◆ **EXERCISE DESCRIPTION**:
Please keep to the lines below from the one with "op=move; was=kapsułka [pomarańczowy]; in_first=773,282,63,34;" through the one with "op=resize; was=muffinka [brązowy];", and restate them word for word, ends included.

◆ **RECORD SET**:
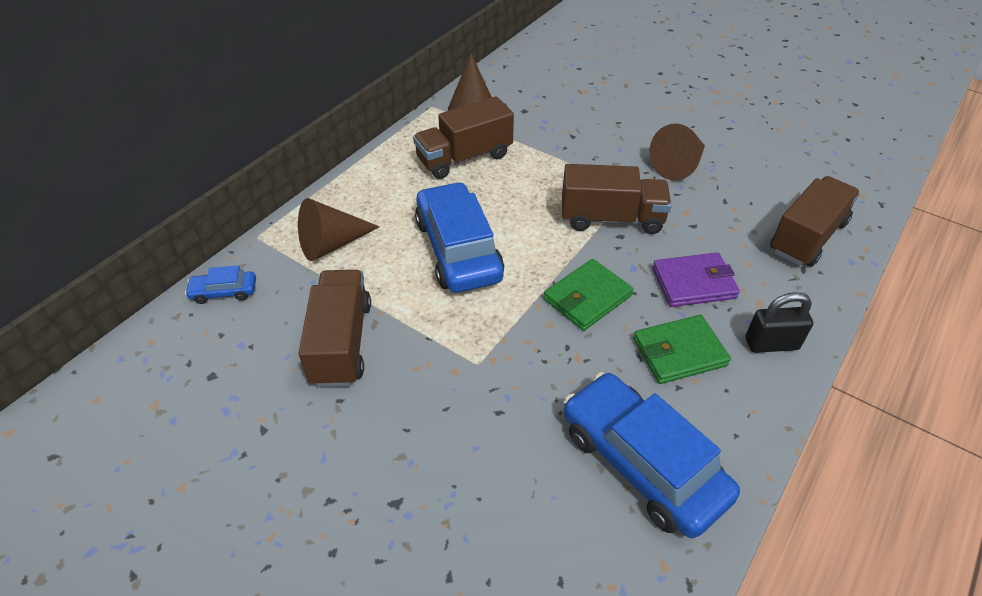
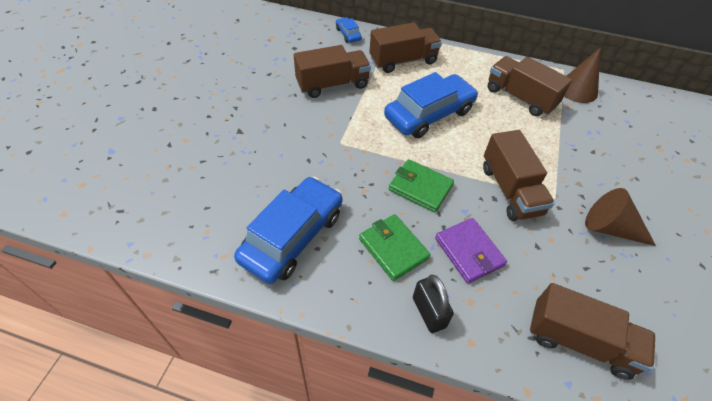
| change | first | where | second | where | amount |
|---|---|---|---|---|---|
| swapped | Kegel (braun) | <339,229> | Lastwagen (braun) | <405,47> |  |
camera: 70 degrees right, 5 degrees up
* * *
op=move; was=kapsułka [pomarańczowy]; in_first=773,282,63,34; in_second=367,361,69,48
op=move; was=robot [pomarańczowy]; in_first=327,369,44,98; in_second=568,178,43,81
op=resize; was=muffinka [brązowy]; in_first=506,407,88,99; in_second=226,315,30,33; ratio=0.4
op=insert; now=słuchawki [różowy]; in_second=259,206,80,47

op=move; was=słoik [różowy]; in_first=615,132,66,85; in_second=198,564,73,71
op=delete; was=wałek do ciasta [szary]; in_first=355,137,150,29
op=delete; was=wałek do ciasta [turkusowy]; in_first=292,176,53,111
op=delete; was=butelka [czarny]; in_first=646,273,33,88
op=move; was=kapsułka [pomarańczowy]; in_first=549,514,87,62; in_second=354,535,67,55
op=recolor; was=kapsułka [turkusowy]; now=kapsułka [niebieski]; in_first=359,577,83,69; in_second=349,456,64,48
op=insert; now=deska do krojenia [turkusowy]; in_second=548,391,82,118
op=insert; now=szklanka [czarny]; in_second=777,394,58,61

◆ **RESULT BELOW**:
op=move; was=kapsułka [pomarańczowy]; in_first=773,282,63,34; in_second=367,361,69,48
op=move; was=robot [pomarańczowy]; in_first=327,369,44,98; in_second=568,178,43,81
op=resize; was=muffinka [brązowy]; in_first=506,407,88,99; in_second=226,315,30,33; ratio=0.4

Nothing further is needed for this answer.